Exercise directions:
Whenever a line in the entries includes the word "Windo", copy that line out.

Material to process below:

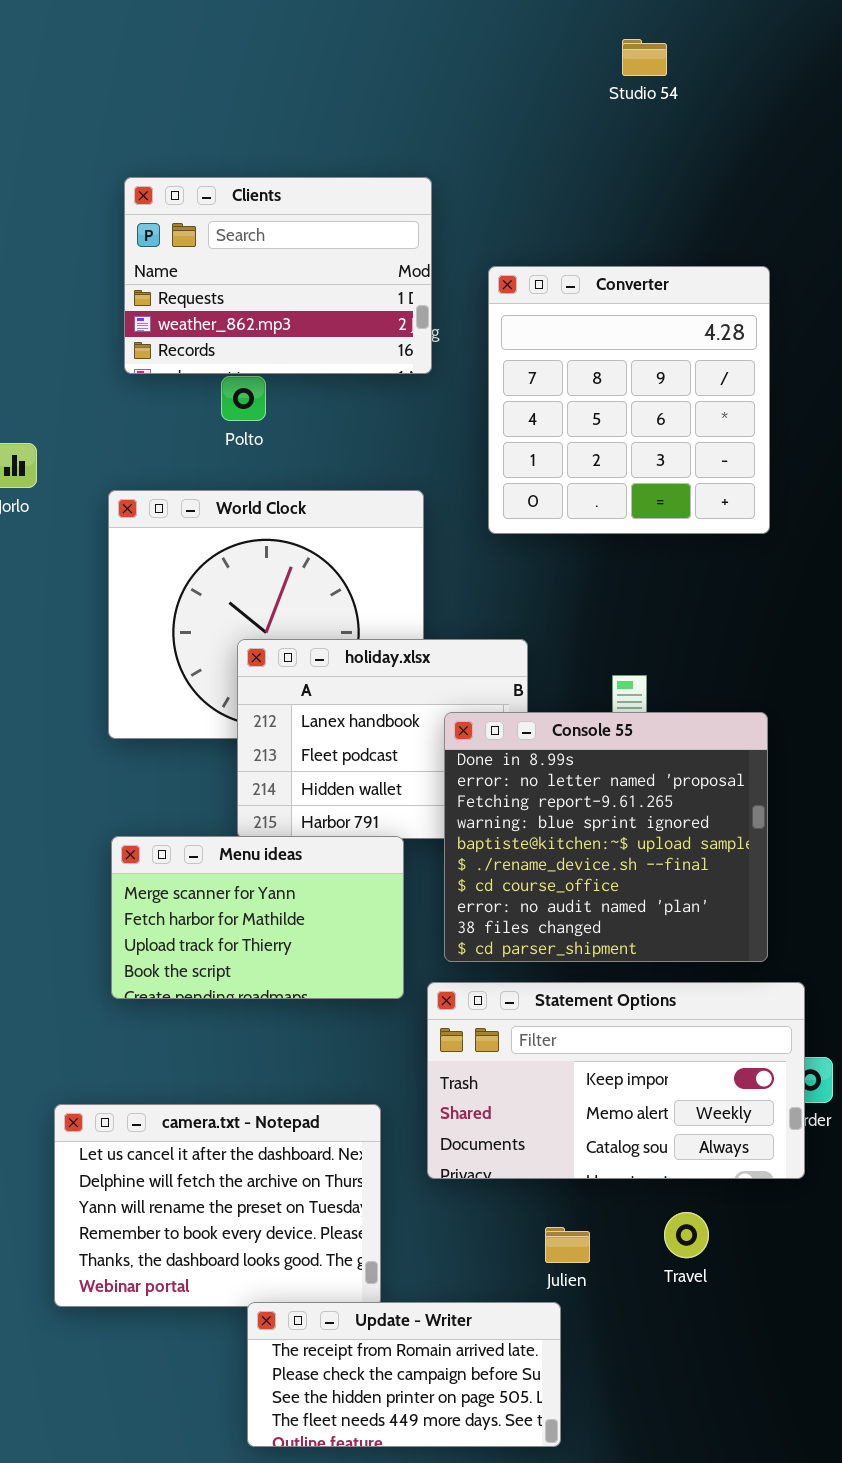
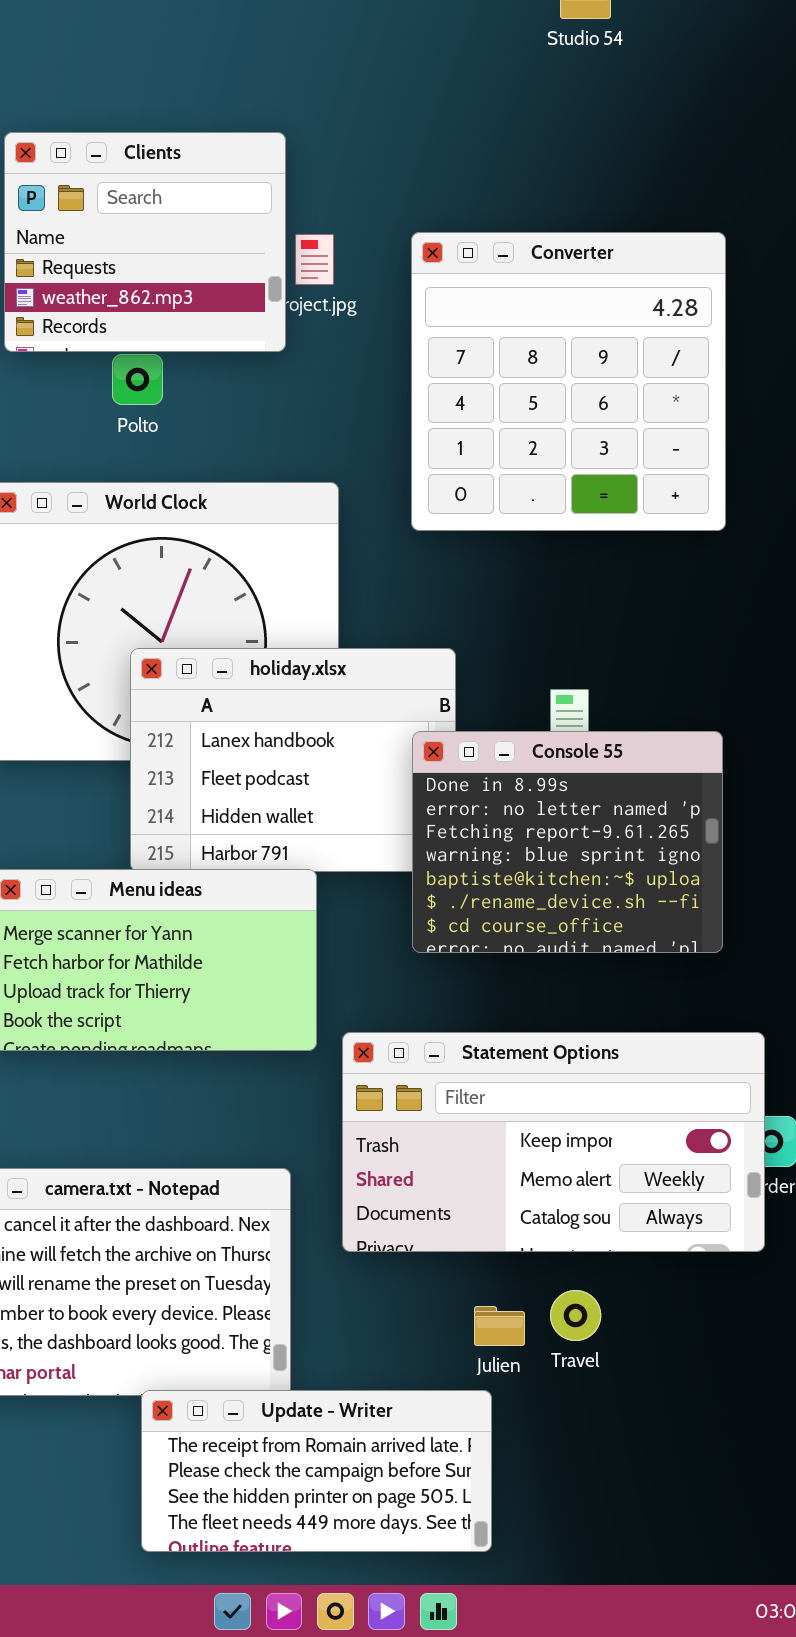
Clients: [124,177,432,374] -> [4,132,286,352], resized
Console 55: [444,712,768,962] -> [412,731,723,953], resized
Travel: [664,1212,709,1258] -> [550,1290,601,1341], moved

End of Material to process.
Material to process below:

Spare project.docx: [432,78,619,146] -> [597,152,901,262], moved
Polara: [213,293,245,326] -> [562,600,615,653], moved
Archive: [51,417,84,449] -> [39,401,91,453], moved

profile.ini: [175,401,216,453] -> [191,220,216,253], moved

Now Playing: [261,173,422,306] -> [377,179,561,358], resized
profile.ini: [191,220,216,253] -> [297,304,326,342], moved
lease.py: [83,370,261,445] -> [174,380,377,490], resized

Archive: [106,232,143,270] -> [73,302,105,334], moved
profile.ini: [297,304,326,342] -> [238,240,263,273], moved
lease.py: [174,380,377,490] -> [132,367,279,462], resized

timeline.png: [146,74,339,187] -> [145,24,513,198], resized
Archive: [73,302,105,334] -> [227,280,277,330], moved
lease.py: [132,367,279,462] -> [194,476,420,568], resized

End of Material to process.
Material to process below:

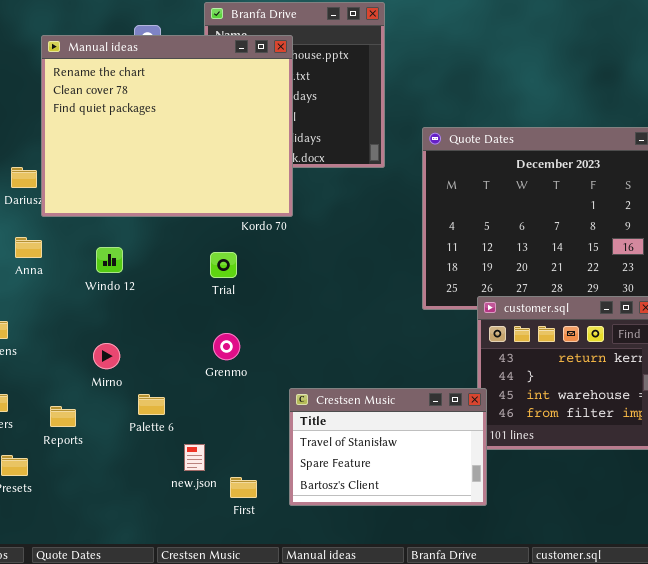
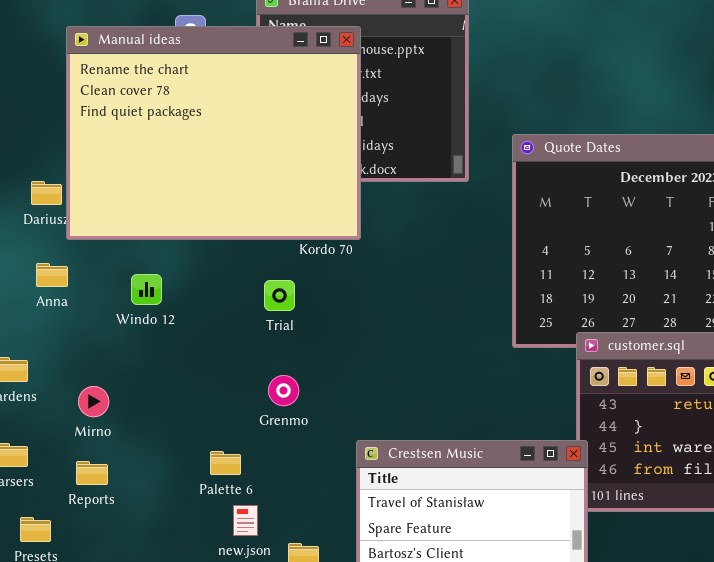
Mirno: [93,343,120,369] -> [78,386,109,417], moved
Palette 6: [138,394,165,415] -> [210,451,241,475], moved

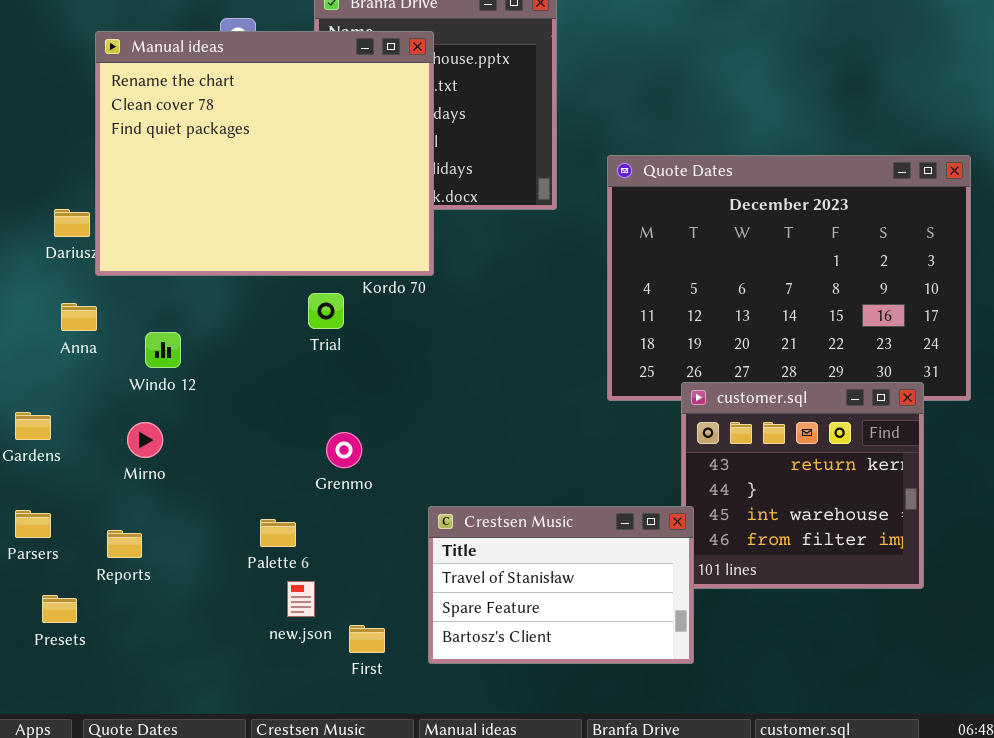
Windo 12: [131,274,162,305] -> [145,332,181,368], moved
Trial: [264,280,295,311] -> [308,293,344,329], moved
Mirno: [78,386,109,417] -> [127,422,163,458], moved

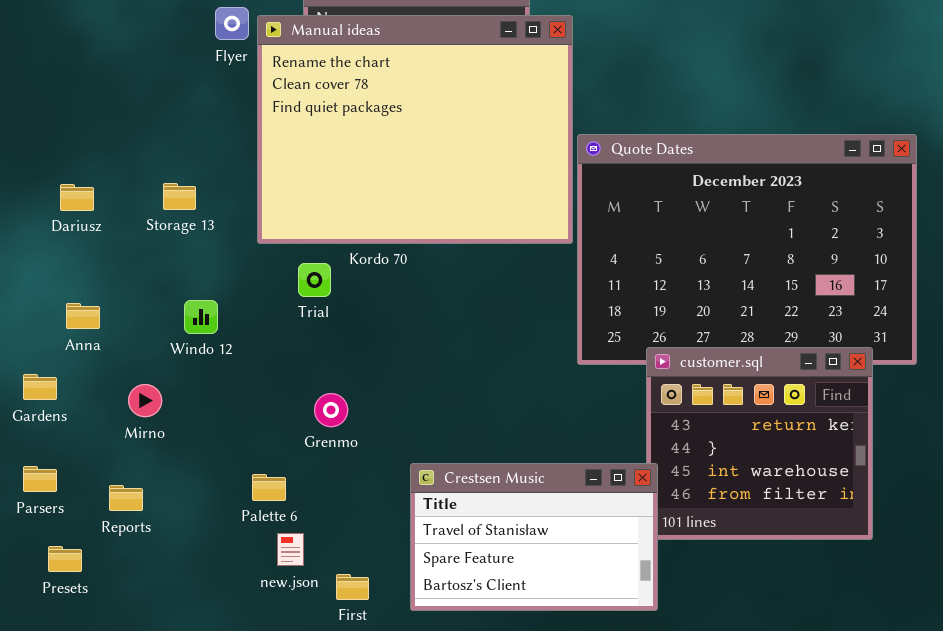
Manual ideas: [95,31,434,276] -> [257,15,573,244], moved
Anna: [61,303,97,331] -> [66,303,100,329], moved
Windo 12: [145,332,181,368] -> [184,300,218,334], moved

End of Material to process.

Output below:
Windo 12: [131,274,162,305] -> [145,332,181,368], moved
Windo 12: [145,332,181,368] -> [184,300,218,334], moved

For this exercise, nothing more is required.